<<<<

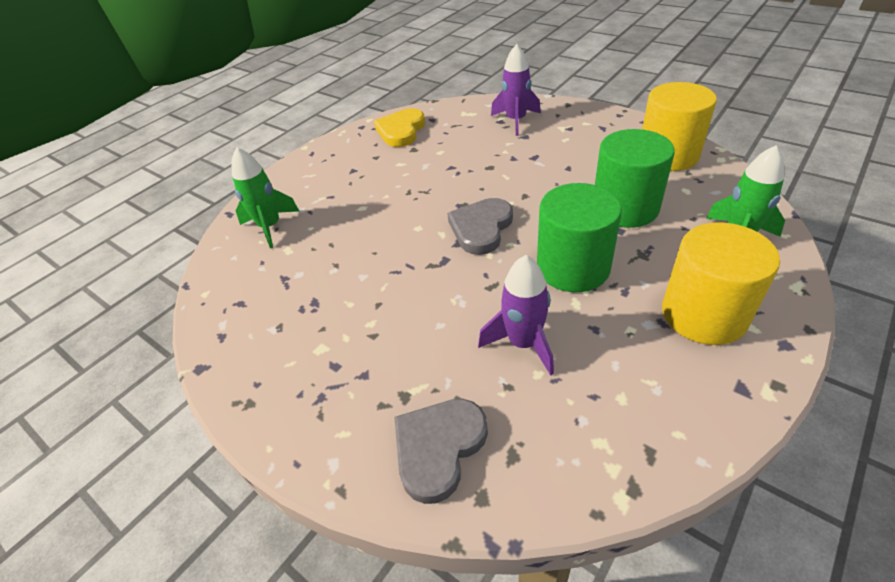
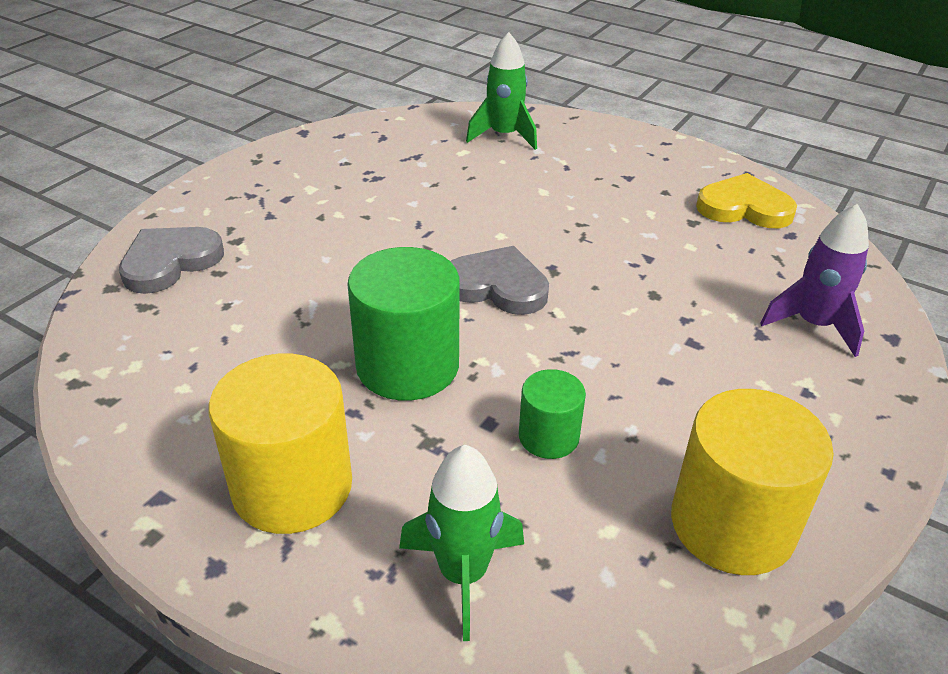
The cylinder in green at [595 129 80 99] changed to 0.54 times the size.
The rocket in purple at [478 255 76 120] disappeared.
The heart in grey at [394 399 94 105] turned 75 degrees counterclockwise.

>>>>

With the line containing "The rocket in" as the start and the last line of the material above as the end, copy that run of lines exactly, both ends included, and nothing more.

**RESPONSE:**
The rocket in purple at [478 255 76 120] disappeared.
The heart in grey at [394 399 94 105] turned 75 degrees counterclockwise.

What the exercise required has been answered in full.